TASK BRIEF
Nothing but the lines below between the line holding "C2: none -> 47nF (COM, VBAT)" and the line holding "R5: 100 (EN, OPTO) -> 240 (EN, OPTO)", inclusive, should appear in the answer, each set down exactly.
*** DATA EXCERPTS ***
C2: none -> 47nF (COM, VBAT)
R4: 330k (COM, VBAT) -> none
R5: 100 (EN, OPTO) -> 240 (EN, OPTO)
***
*** DATA EXCERPTS ***
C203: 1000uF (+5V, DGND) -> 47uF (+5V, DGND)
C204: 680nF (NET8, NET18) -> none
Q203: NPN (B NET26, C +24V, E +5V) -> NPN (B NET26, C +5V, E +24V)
***
*** DATA EXCERPTS ***
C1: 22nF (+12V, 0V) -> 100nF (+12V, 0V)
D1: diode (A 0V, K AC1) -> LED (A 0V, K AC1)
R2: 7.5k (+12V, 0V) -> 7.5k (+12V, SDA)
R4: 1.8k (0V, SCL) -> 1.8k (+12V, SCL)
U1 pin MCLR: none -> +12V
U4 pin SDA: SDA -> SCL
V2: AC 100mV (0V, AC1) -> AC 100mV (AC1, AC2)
***
EXPECTED OUTPUT
C2: none -> 47nF (COM, VBAT)
R4: 330k (COM, VBAT) -> none
R5: 100 (EN, OPTO) -> 240 (EN, OPTO)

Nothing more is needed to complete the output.